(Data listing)
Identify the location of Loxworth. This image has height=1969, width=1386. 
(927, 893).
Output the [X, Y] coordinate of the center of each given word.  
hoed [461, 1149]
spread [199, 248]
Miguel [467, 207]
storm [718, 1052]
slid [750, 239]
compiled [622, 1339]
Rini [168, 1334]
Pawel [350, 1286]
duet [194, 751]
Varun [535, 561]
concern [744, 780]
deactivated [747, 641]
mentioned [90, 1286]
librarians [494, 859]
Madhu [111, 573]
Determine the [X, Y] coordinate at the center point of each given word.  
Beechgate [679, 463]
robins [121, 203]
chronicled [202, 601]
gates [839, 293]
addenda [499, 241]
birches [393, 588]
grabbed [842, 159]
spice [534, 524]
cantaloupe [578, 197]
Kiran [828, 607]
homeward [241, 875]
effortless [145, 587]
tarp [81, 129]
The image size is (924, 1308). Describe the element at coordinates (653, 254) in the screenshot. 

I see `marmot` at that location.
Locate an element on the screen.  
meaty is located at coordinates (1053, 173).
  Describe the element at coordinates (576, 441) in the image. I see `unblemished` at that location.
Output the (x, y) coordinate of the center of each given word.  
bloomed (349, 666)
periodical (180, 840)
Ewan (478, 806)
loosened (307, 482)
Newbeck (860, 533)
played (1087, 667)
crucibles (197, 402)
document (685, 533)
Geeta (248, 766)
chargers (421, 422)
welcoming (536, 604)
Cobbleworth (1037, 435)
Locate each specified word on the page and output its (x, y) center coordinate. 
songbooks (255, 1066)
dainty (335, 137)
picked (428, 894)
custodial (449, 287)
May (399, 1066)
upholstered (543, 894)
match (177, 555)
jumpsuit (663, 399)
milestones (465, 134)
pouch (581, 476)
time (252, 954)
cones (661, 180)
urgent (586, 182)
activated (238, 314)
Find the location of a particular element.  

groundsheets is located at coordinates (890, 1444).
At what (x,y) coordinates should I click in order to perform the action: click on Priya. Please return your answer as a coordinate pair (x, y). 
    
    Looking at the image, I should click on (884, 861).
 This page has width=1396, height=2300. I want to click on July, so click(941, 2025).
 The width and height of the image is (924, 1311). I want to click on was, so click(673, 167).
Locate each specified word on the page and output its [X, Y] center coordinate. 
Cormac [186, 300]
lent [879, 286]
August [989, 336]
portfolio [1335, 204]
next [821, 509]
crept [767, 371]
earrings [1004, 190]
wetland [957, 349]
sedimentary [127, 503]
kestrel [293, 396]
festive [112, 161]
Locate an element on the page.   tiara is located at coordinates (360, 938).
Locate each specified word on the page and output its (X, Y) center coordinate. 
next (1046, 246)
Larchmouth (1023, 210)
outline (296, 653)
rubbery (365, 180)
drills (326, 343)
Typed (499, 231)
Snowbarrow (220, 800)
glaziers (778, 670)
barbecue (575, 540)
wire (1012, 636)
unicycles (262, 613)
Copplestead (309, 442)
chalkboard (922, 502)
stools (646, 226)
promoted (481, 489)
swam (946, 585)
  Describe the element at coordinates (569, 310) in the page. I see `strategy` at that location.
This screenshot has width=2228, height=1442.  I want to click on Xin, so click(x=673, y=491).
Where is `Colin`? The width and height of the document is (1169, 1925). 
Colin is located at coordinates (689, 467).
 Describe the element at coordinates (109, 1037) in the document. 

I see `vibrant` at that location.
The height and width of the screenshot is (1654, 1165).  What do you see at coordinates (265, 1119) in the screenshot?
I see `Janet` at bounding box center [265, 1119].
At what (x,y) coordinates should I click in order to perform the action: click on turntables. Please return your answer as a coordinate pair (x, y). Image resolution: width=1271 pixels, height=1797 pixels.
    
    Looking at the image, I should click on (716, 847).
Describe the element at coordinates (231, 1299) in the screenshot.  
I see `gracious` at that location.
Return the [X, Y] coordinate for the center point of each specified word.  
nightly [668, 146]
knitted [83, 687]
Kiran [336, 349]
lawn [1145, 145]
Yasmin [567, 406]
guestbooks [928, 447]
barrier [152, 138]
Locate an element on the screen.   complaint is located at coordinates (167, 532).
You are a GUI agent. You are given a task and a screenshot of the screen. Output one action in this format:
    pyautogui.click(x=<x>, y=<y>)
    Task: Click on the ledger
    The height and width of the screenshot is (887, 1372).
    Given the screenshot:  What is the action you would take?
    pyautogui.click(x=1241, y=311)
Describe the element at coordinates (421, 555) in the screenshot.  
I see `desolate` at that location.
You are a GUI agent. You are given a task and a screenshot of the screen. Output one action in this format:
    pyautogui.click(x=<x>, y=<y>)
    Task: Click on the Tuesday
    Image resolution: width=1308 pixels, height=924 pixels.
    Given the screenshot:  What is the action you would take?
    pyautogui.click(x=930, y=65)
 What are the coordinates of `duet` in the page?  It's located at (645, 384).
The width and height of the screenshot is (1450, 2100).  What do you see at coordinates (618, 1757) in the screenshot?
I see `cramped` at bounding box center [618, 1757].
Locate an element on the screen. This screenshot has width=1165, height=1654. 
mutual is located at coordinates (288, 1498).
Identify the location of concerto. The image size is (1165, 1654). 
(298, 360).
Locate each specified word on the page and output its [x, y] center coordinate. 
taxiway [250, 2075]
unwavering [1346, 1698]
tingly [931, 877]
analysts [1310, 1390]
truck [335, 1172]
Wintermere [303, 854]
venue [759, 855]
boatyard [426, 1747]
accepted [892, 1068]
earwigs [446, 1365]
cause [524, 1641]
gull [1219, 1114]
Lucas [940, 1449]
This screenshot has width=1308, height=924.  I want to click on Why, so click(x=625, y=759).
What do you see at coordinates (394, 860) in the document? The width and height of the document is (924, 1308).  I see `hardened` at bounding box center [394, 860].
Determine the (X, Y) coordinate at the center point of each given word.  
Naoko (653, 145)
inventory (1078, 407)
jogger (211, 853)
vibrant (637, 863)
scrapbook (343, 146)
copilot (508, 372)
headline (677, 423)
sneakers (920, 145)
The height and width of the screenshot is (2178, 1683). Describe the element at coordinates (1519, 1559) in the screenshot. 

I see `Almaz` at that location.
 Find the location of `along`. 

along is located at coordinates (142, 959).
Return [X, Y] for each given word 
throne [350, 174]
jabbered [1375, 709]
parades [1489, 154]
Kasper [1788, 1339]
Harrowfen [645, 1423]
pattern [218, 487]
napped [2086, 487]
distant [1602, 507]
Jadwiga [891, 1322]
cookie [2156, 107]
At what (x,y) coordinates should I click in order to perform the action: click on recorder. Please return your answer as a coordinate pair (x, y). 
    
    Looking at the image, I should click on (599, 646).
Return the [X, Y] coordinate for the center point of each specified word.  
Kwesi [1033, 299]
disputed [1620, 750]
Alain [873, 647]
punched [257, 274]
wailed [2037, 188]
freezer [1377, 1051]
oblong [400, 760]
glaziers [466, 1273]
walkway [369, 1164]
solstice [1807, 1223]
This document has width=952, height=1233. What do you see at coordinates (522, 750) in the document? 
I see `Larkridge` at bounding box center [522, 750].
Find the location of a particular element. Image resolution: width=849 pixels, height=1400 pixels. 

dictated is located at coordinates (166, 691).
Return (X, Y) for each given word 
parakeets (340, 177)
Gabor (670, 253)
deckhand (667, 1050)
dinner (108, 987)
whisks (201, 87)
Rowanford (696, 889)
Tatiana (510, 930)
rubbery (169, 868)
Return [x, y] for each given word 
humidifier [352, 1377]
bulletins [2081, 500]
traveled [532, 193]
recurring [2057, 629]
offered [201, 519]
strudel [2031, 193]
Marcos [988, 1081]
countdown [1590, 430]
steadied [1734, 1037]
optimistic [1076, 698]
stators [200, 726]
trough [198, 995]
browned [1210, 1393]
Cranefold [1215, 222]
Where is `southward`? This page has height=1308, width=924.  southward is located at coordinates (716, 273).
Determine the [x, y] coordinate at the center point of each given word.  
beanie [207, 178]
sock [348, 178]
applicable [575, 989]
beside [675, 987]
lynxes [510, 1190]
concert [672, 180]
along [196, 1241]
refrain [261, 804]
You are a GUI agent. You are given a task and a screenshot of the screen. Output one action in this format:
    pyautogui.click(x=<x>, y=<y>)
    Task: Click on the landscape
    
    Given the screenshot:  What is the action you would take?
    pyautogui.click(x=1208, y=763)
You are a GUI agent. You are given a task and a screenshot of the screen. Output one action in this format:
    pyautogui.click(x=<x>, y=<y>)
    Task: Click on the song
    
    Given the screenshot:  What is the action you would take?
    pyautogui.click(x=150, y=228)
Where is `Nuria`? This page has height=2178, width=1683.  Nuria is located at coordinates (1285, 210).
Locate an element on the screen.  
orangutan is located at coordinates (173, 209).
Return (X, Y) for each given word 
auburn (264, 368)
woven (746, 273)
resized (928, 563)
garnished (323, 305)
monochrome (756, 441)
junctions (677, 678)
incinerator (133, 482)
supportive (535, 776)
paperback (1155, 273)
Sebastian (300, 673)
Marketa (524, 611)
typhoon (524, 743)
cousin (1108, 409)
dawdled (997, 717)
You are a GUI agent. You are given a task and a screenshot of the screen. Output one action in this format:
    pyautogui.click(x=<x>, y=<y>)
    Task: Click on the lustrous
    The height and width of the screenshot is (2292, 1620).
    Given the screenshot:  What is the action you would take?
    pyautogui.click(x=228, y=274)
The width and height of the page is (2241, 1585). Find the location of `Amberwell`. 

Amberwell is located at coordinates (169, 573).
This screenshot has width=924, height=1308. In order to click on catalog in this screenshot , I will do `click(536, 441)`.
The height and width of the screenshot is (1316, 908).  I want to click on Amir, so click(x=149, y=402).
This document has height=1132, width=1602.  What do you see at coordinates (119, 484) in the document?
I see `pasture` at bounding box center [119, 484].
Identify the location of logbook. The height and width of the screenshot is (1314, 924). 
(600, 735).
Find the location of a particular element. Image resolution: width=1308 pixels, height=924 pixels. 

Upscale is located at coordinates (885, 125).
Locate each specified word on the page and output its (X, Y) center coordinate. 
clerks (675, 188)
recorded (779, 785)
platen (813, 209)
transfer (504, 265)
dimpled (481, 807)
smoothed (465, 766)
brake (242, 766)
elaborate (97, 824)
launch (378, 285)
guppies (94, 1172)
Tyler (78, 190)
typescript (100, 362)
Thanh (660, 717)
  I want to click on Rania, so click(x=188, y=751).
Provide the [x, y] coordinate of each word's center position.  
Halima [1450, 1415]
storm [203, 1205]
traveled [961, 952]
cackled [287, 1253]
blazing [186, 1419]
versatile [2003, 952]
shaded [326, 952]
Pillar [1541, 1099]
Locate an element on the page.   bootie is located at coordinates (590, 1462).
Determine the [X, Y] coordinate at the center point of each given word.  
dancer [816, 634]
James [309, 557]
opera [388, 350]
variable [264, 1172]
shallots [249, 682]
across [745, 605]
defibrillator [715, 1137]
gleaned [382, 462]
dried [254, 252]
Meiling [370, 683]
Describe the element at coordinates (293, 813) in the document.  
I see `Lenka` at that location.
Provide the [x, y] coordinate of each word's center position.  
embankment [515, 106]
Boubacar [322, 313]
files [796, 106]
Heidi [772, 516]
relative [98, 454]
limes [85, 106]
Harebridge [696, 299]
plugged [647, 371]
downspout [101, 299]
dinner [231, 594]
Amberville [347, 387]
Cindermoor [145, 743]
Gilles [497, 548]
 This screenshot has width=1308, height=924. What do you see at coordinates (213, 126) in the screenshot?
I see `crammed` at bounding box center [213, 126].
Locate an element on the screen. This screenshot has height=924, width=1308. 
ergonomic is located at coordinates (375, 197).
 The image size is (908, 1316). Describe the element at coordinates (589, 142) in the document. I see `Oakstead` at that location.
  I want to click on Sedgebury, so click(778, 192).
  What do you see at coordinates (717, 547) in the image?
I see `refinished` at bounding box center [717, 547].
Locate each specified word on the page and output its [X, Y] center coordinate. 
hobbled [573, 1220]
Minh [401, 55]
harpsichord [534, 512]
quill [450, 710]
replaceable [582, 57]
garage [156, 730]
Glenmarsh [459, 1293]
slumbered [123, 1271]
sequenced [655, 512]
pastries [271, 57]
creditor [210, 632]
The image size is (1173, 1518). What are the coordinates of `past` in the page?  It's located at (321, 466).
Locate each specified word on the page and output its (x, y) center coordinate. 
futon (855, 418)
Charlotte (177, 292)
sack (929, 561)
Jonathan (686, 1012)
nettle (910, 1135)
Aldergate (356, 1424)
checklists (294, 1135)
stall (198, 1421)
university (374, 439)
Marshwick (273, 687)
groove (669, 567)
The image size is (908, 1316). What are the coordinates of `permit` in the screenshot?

GIVEN PROBLEM → Output every line of the material from the line containing "limes [85, 106]" through the last line as a JSON list of strings, one string per line, with both ends included and blank lines skipped.

RESULT →
[
  "limes [85, 106]",
  "Harebridge [696, 299]",
  "plugged [647, 371]",
  "downspout [101, 299]",
  "dinner [231, 594]",
  "Amberville [347, 387]",
  "Cindermoor [145, 743]",
  "Gilles [497, 548]",
  " This screenshot has width=1308, height=924. What do you see at coordinates (213, 126) in the screenshot?",
  "I see `crammed` at bounding box center [213, 126].",
  "Locate an element on the screen. This screenshot has height=924, width=1308. ",
  "ergonomic is located at coordinates (375, 197).",
  " The image size is (908, 1316). Describe the element at coordinates (589, 142) in the document. I see `Oakstead` at that location.",
  "  I want to click on Sedgebury, so click(778, 192).",
  "  What do you see at coordinates (717, 547) in the image?",
  "I see `refinished` at bounding box center [717, 547].",
  "Locate each specified word on the page and output its [X, Y] center coordinate. ",
  "hobbled [573, 1220]",
  "Minh [401, 55]",
  "harpsichord [534, 512]",
  "quill [450, 710]",
  "replaceable [582, 57]",
  "garage [156, 730]",
  "Glenmarsh [459, 1293]",
  "slumbered [123, 1271]",
  "sequenced [655, 512]",
  "pastries [271, 57]",
  "creditor [210, 632]",
  "The image size is (1173, 1518). What are the coordinates of `past` in the page?  It's located at (321, 466).",
  "Locate each specified word on the page and output its (x, y) center coordinate. ",
  "futon (855, 418)",
  "Charlotte (177, 292)",
  "sack (929, 561)",
  "Jonathan (686, 1012)",
  "nettle (910, 1135)",
  "Aldergate (356, 1424)",
  "checklists (294, 1135)",
  "stall (198, 1421)",
  "university (374, 439)",
  "Marshwick (273, 687)",
  "groove (669, 567)",
  "The image size is (908, 1316). What are the coordinates of `permit` in the screenshot?"
]